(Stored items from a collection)
*** Begin section ***
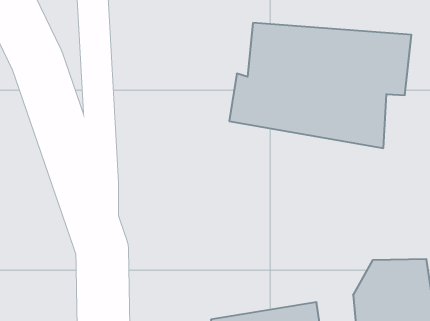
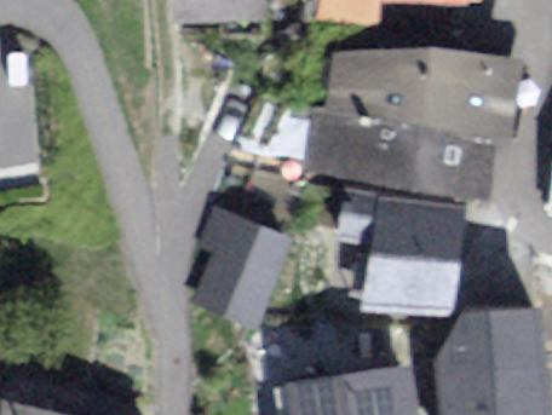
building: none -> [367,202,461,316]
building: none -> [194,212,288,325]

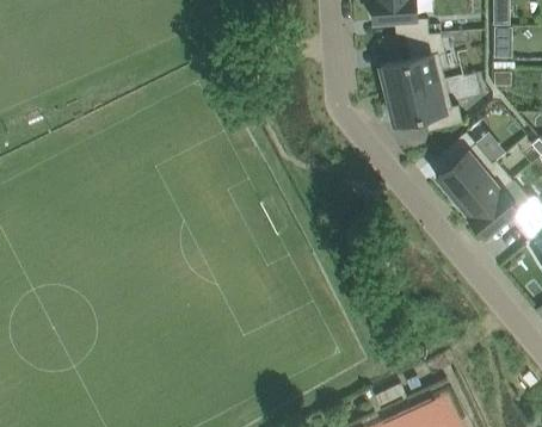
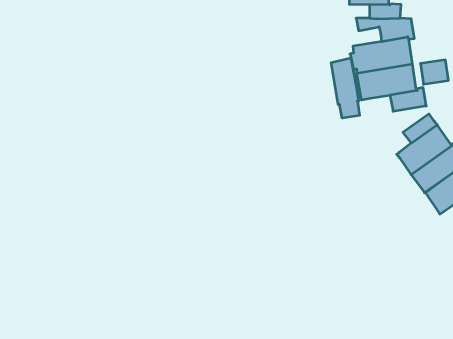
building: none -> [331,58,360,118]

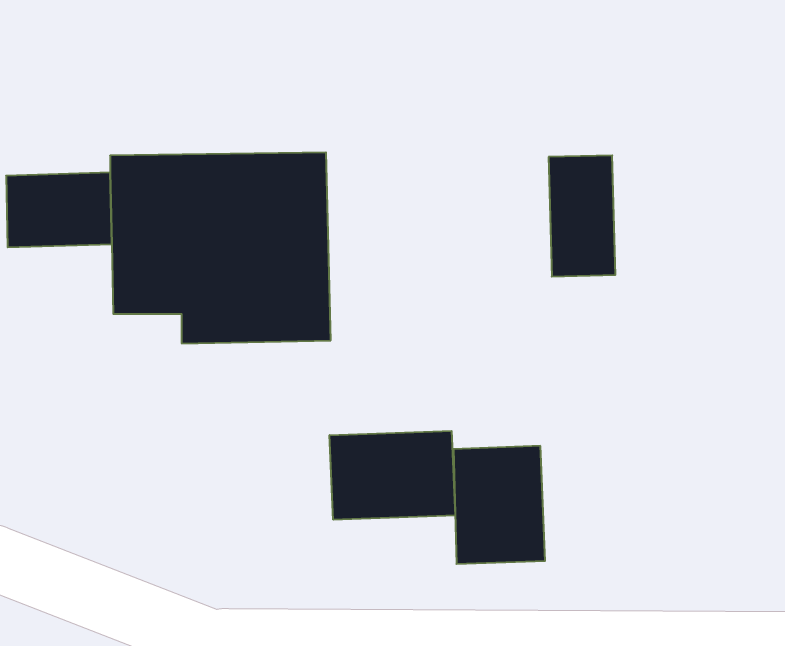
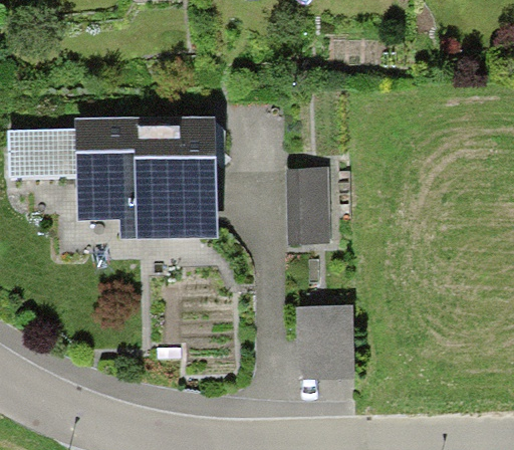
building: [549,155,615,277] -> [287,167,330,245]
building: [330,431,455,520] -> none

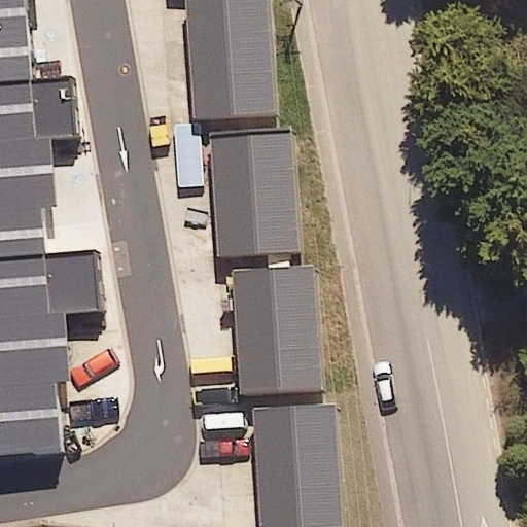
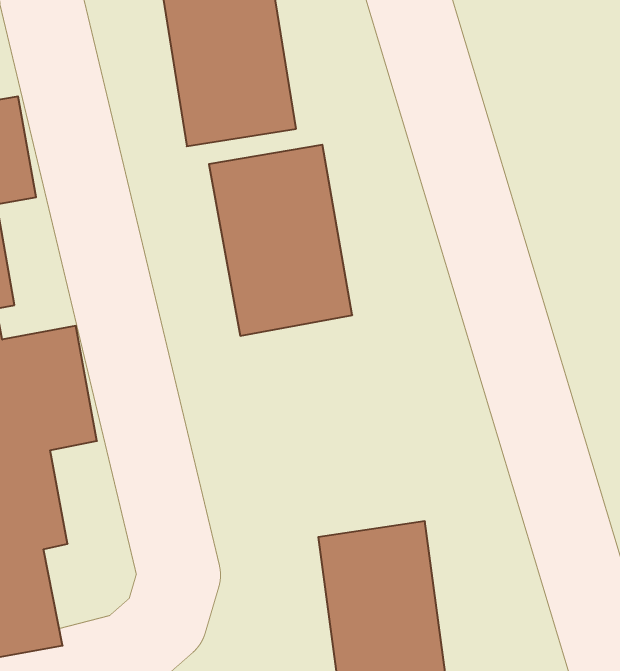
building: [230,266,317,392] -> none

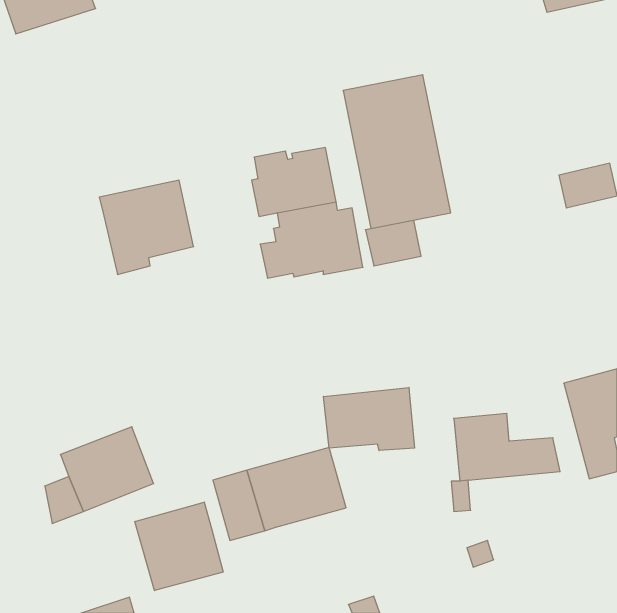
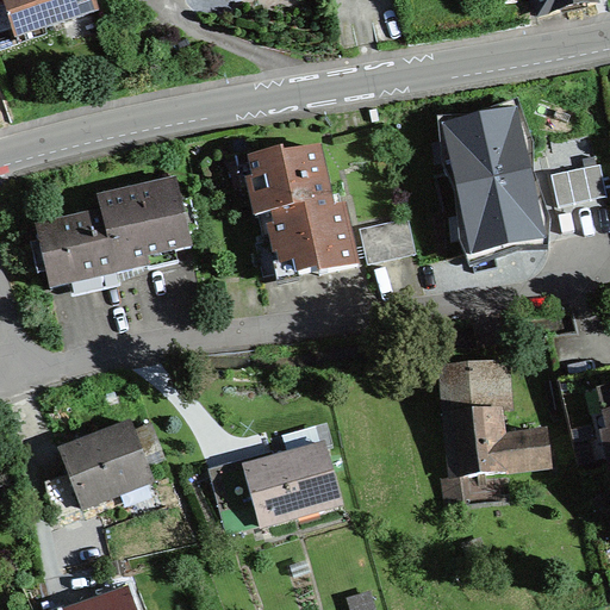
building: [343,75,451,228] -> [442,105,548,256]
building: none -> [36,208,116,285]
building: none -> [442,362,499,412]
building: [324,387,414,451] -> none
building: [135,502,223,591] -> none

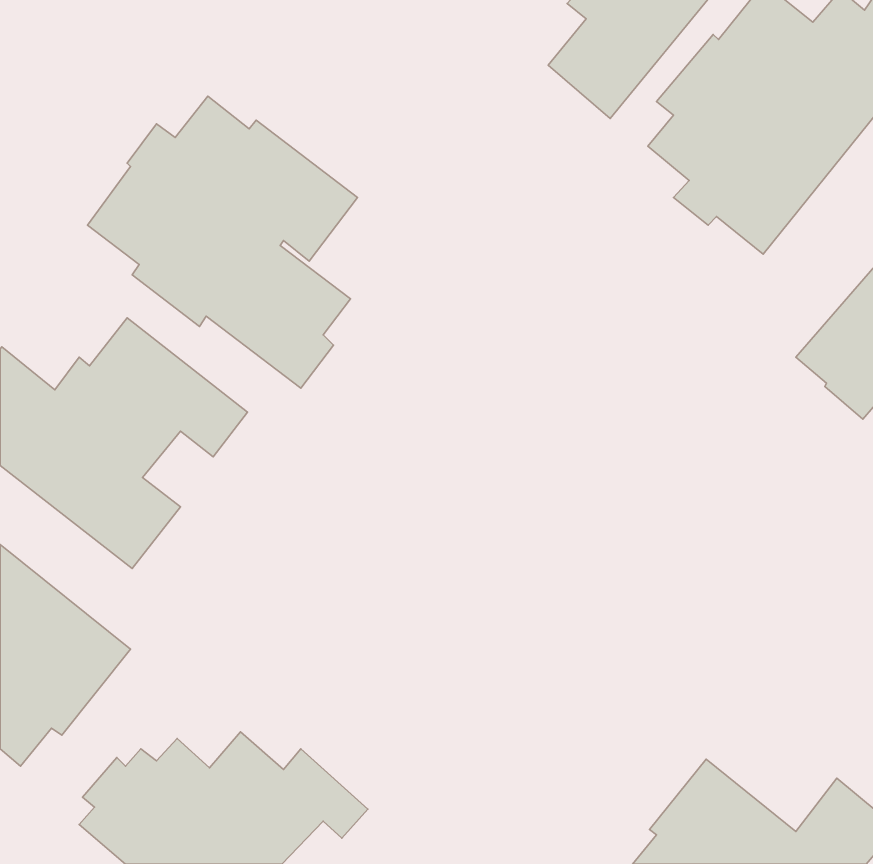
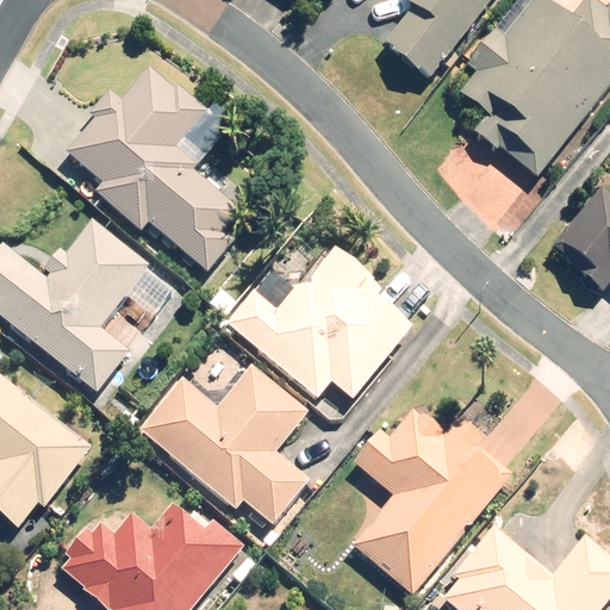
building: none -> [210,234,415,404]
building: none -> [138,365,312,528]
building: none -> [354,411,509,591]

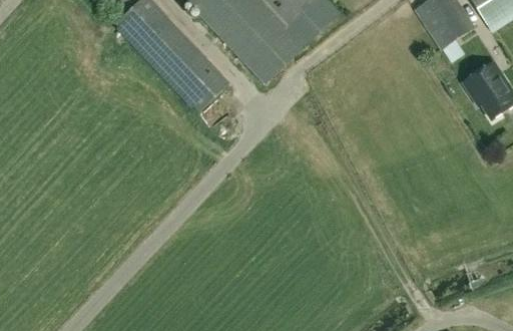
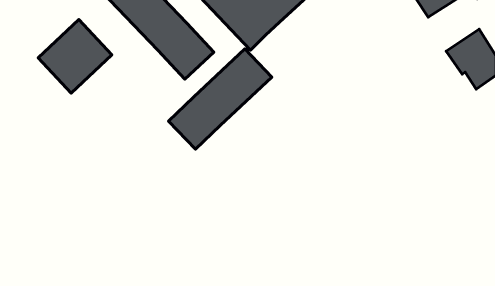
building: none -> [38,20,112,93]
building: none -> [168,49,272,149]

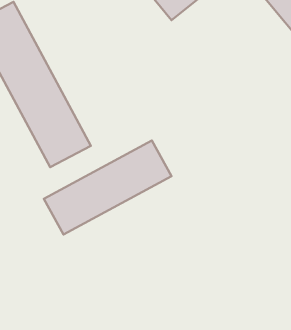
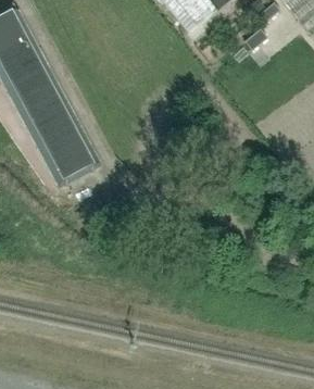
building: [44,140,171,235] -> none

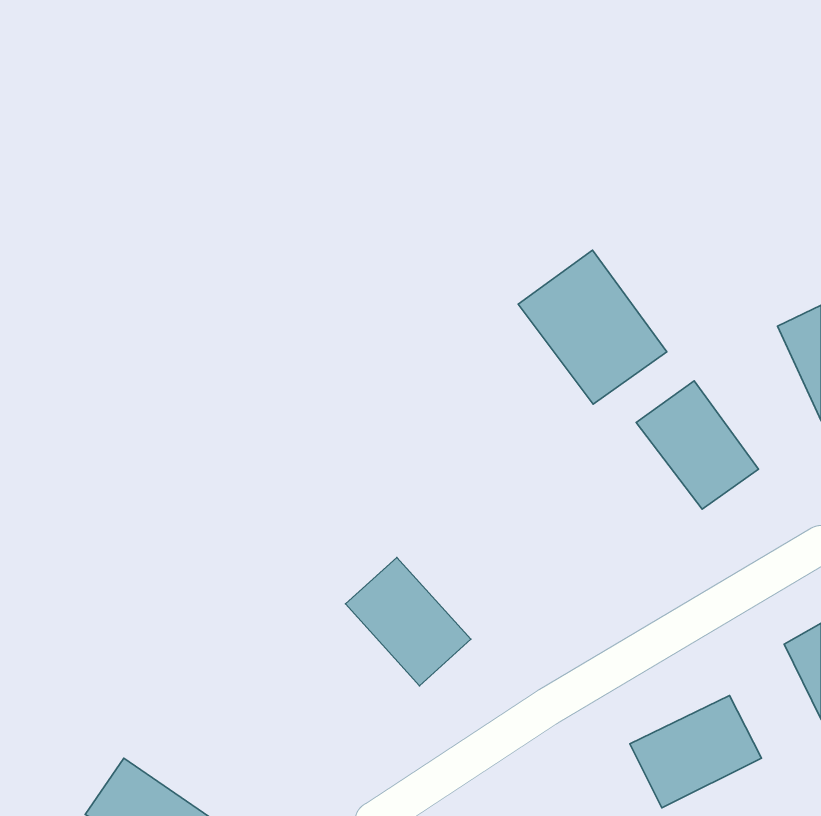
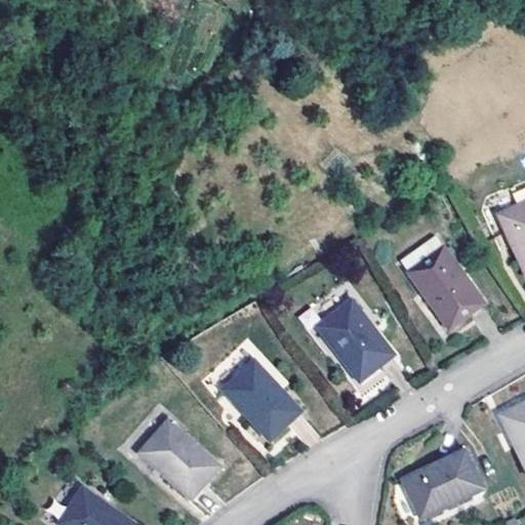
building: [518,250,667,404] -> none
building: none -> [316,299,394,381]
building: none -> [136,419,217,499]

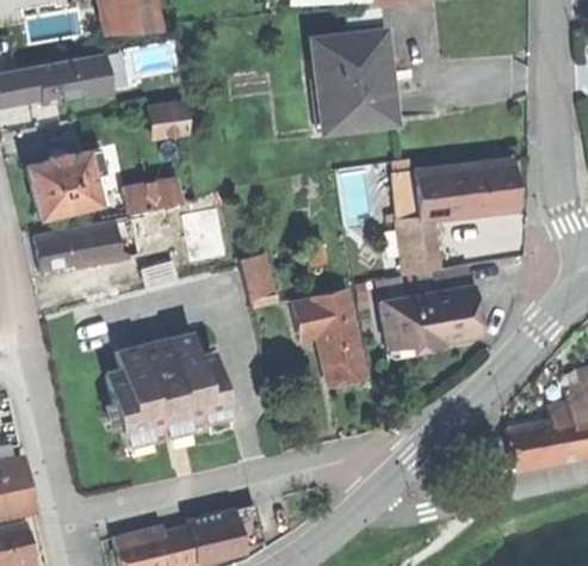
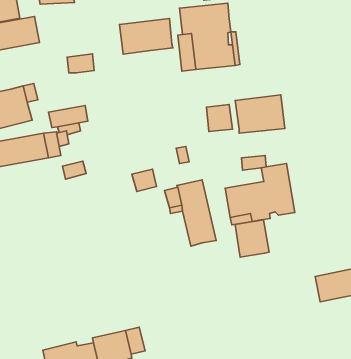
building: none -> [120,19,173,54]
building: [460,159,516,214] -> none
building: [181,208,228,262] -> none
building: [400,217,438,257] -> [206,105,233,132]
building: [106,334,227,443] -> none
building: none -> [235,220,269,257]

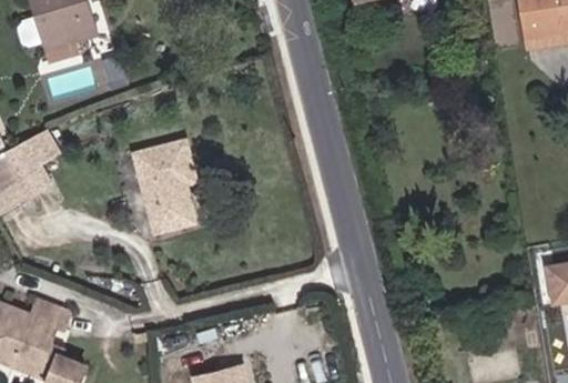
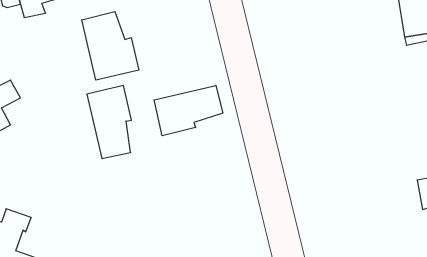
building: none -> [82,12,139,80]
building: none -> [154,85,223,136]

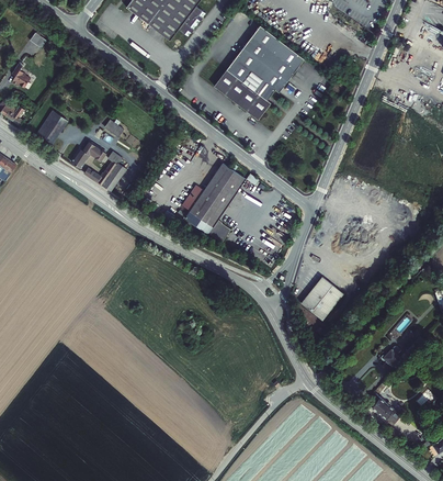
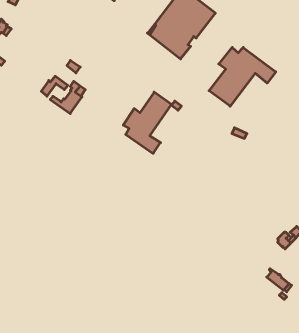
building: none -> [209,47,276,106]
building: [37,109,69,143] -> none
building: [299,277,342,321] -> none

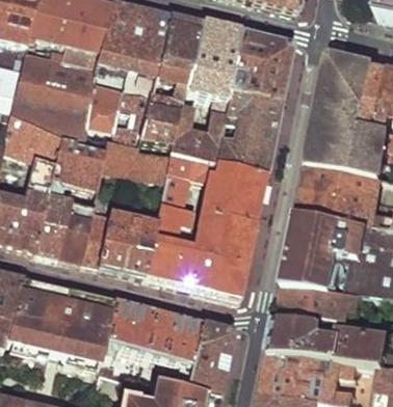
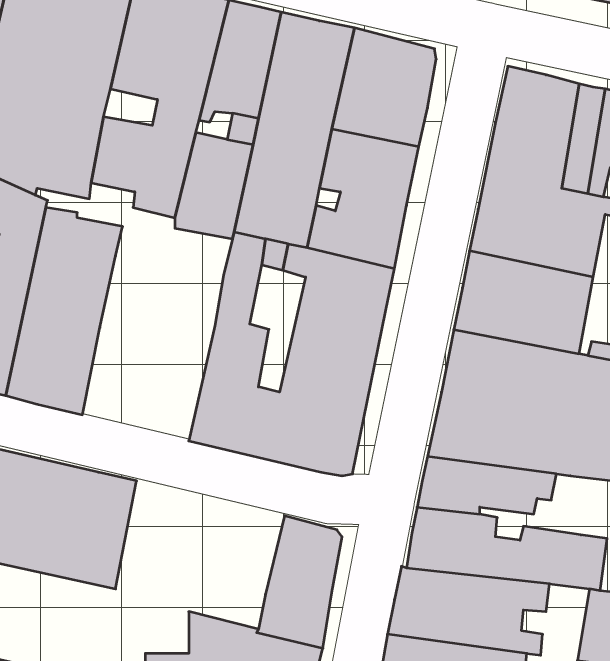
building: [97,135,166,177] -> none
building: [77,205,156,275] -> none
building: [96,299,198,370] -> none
*** End section ***
DIRECTIONS: Please reproduce exactly, and nothing more, the lines from the one containing "building: [518,250,667,404] -> none" through the last line of the entries, both included; pictures stay out.

PROBLEM SOLUTION:
building: [518,250,667,404] -> none
building: none -> [316,299,394,381]
building: none -> [136,419,217,499]

building: none -> [120,19,173,54]
building: [460,159,516,214] -> none
building: [181,208,228,262] -> none
building: [400,217,438,257] -> [206,105,233,132]
building: [106,334,227,443] -> none
building: none -> [235,220,269,257]

building: none -> [82,12,139,80]
building: none -> [154,85,223,136]

building: none -> [209,47,276,106]
building: [37,109,69,143] -> none
building: [299,277,342,321] -> none

building: [97,135,166,177] -> none
building: [77,205,156,275] -> none
building: [96,299,198,370] -> none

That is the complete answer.